Spatial reasoning data:

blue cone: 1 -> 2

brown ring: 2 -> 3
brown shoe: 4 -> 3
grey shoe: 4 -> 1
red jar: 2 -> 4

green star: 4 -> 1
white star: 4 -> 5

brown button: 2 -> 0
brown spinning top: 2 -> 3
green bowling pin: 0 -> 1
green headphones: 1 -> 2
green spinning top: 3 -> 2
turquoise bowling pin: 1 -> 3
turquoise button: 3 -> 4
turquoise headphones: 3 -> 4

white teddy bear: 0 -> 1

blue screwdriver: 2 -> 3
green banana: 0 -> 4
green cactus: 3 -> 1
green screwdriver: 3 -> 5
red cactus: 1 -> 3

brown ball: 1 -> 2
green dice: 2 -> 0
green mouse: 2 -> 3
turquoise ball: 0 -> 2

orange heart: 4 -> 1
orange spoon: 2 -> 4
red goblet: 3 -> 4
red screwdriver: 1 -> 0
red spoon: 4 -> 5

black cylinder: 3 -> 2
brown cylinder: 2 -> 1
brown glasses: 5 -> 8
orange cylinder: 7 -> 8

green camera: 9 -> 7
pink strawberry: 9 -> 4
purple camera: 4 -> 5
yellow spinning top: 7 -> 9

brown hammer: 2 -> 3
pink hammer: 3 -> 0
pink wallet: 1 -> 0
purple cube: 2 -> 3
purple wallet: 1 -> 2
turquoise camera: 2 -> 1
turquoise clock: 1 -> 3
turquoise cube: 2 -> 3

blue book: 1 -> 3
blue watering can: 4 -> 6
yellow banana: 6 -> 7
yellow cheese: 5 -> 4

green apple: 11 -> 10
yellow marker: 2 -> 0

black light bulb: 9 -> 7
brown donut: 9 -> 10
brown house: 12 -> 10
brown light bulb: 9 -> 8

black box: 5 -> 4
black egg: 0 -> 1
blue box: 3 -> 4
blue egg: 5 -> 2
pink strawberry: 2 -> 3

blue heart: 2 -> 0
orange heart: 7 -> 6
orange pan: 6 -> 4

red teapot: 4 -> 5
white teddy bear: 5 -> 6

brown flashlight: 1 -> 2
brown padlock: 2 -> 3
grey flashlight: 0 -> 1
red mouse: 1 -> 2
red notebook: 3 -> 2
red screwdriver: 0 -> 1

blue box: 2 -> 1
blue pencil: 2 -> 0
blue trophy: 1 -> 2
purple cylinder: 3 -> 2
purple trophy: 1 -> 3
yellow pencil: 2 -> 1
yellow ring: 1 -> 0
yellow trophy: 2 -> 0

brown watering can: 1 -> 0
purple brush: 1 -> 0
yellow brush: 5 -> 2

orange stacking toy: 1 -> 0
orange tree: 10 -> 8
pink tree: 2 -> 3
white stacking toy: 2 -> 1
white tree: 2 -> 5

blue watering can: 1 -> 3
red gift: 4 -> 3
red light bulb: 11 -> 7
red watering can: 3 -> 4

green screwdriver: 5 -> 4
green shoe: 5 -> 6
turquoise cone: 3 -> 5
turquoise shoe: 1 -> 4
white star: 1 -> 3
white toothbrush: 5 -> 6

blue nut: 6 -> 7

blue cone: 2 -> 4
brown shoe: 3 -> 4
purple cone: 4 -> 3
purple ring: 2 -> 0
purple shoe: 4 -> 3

■ **Exercise prompt**
Your answer must be the line containing "yellow ring: 1 -> 0" through the last line above, copied exactly, with nothing added.

■ **Written reply**
yellow ring: 1 -> 0
yellow trophy: 2 -> 0

brown watering can: 1 -> 0
purple brush: 1 -> 0
yellow brush: 5 -> 2

orange stacking toy: 1 -> 0
orange tree: 10 -> 8
pink tree: 2 -> 3
white stacking toy: 2 -> 1
white tree: 2 -> 5

blue watering can: 1 -> 3
red gift: 4 -> 3
red light bulb: 11 -> 7
red watering can: 3 -> 4

green screwdriver: 5 -> 4
green shoe: 5 -> 6
turquoise cone: 3 -> 5
turquoise shoe: 1 -> 4
white star: 1 -> 3
white toothbrush: 5 -> 6

blue nut: 6 -> 7

blue cone: 2 -> 4
brown shoe: 3 -> 4
purple cone: 4 -> 3
purple ring: 2 -> 0
purple shoe: 4 -> 3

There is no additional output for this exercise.